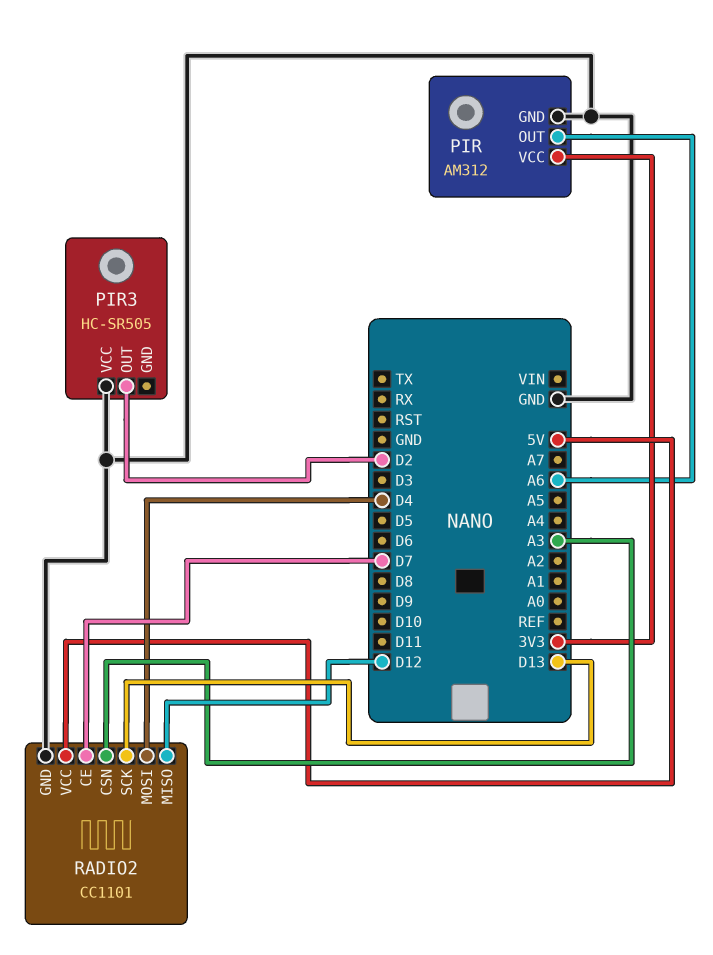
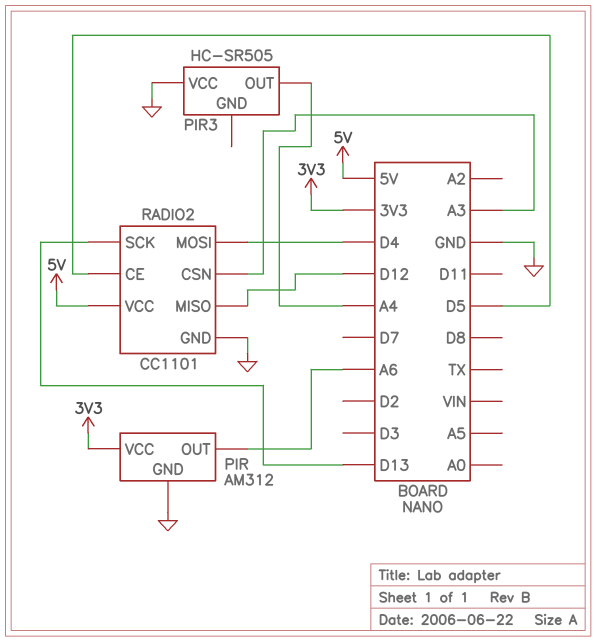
PIR3 pin OUT: D2 -> A4
RADIO2 pin CE: D7 -> D5

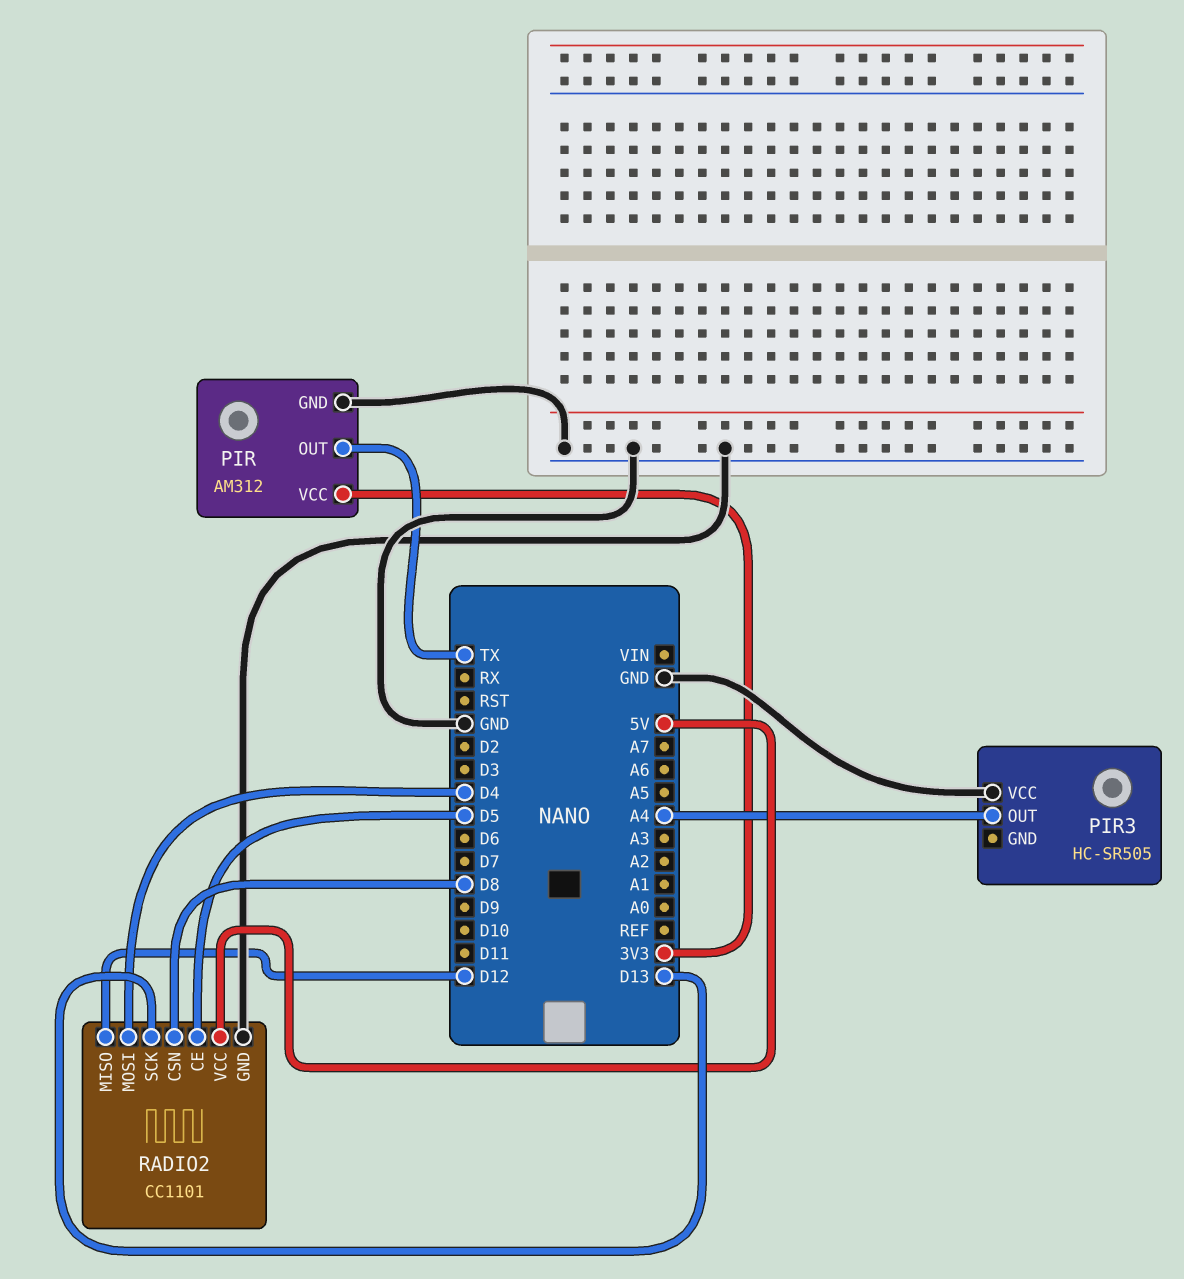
PIR pin OUT: A6 -> TX
RADIO2 pin CSN: A3 -> D8

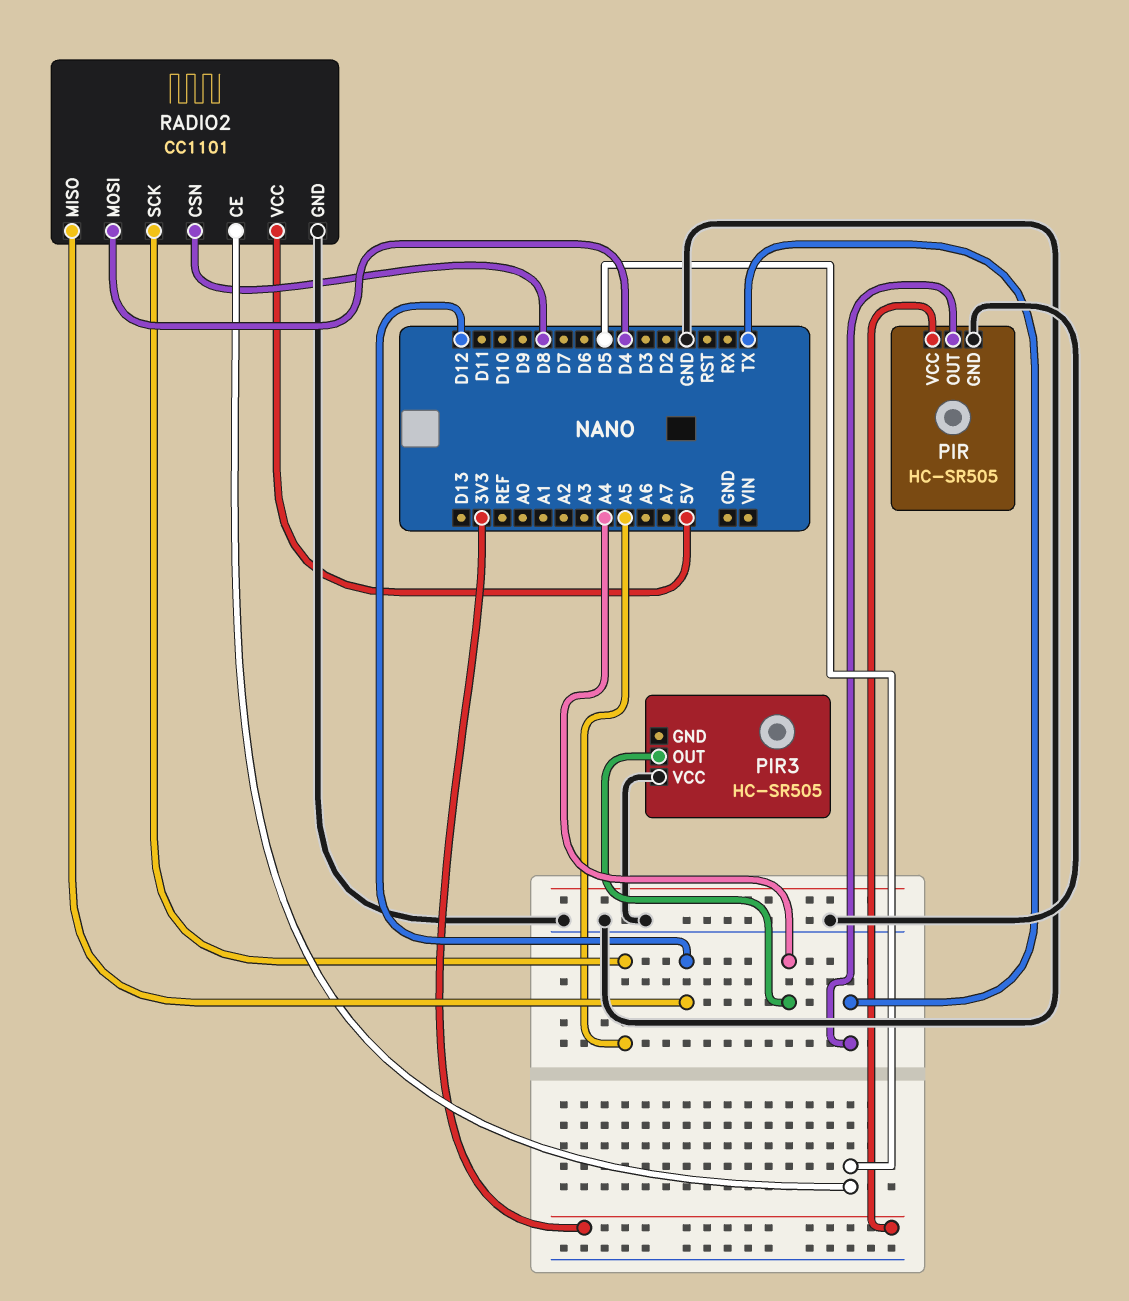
PIR: AM312 -> HC-SR505
RADIO2 pin SCK: D13 -> A5

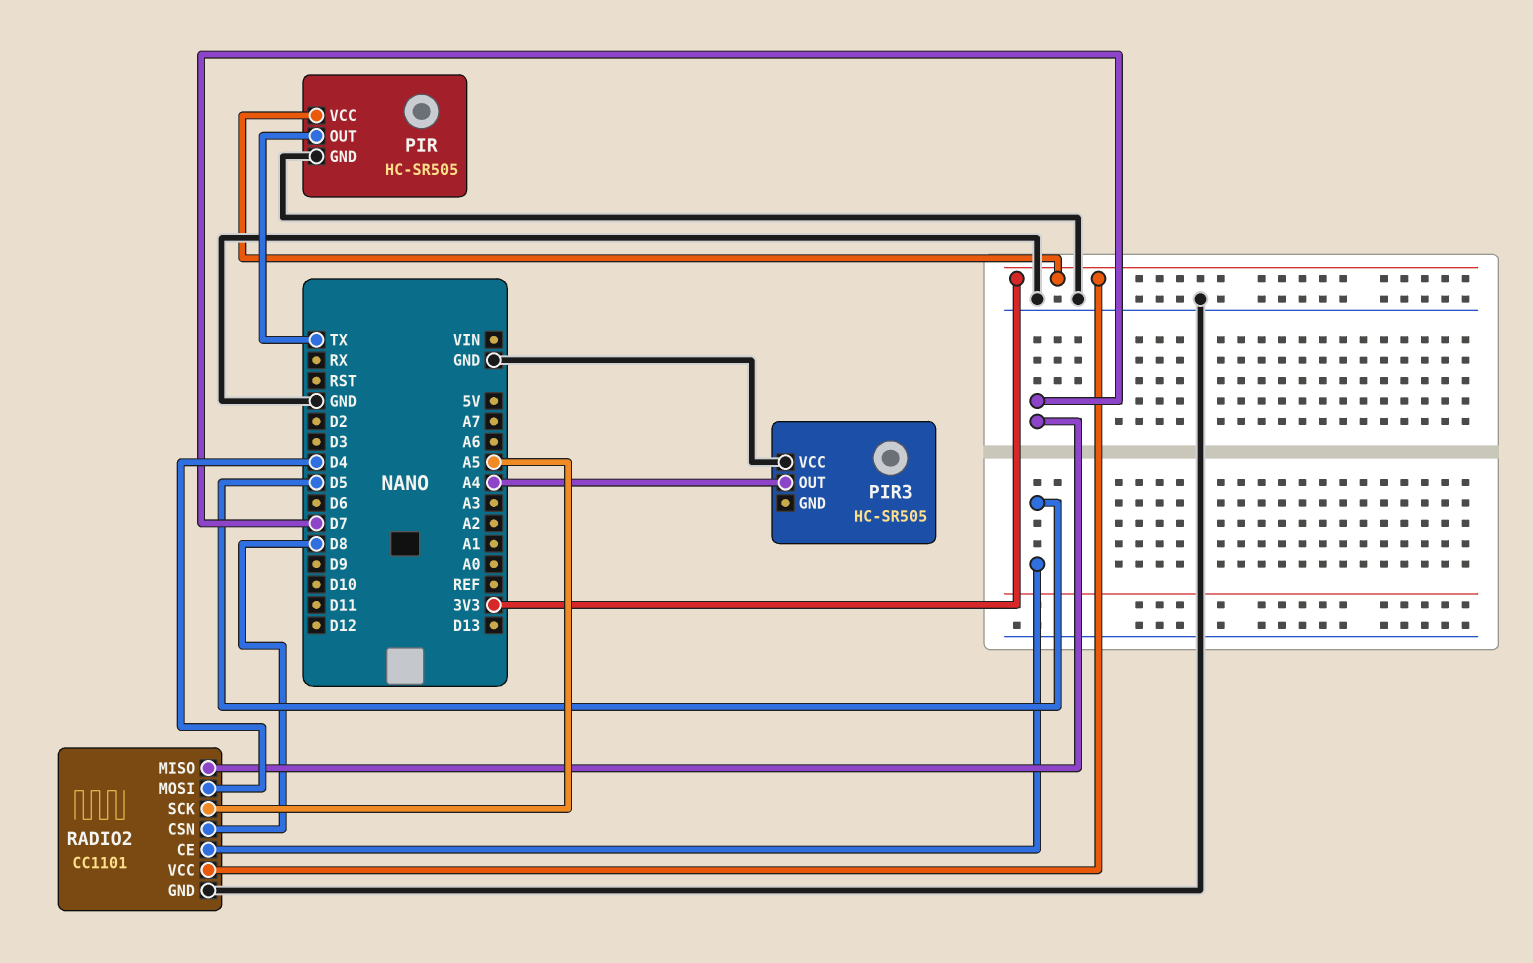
RADIO2 pin MISO: D12 -> D7
RADIO2 pin VCC: 5V -> 3V3

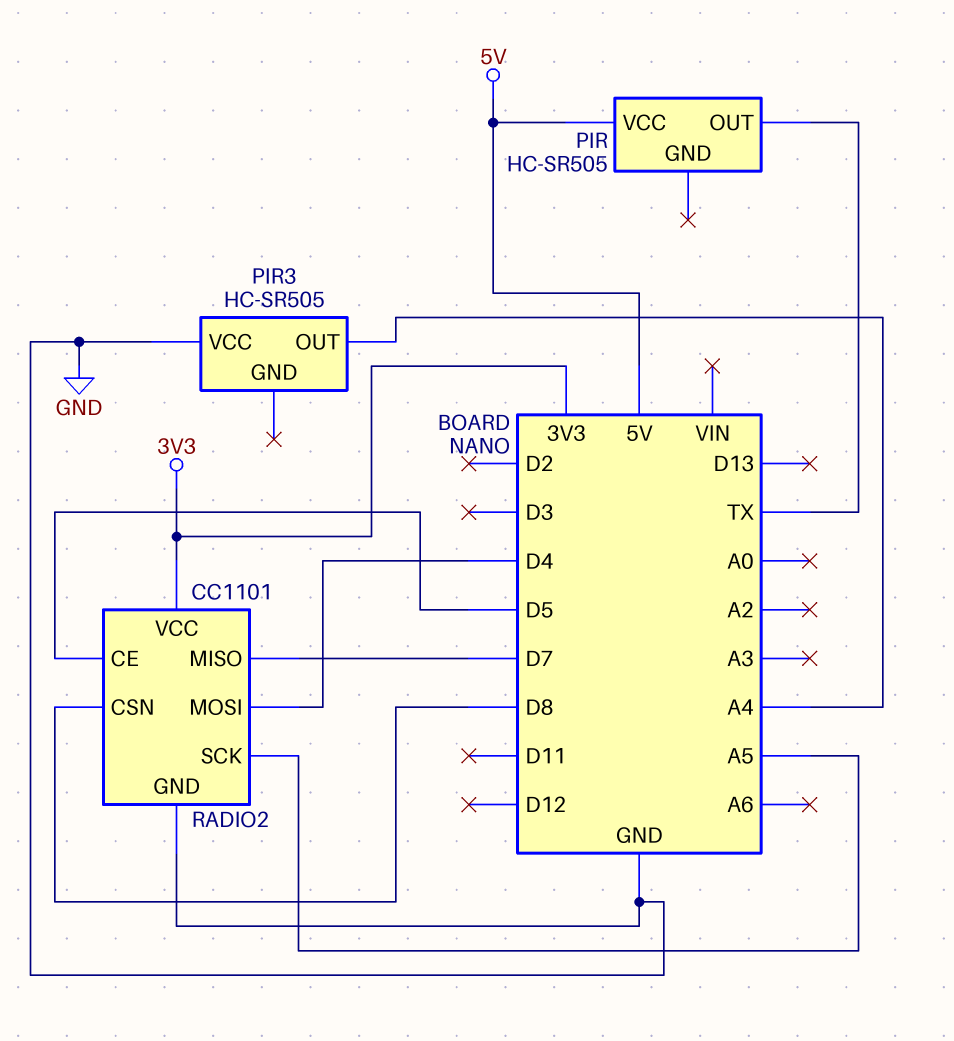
PIR pin GND: GND -> none
PIR pin VCC: 3V3 -> 5V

# Prompt
Copy, exactly and exclusively, the lines beginning with the one that contains "RADIO2 pin CE: D7 -> D5" and ending with the last line of the listing; pictures are to be omitted.

# Answer area
RADIO2 pin CE: D7 -> D5

PIR pin OUT: A6 -> TX
RADIO2 pin CSN: A3 -> D8

PIR: AM312 -> HC-SR505
RADIO2 pin SCK: D13 -> A5

RADIO2 pin MISO: D12 -> D7
RADIO2 pin VCC: 5V -> 3V3

PIR pin GND: GND -> none
PIR pin VCC: 3V3 -> 5V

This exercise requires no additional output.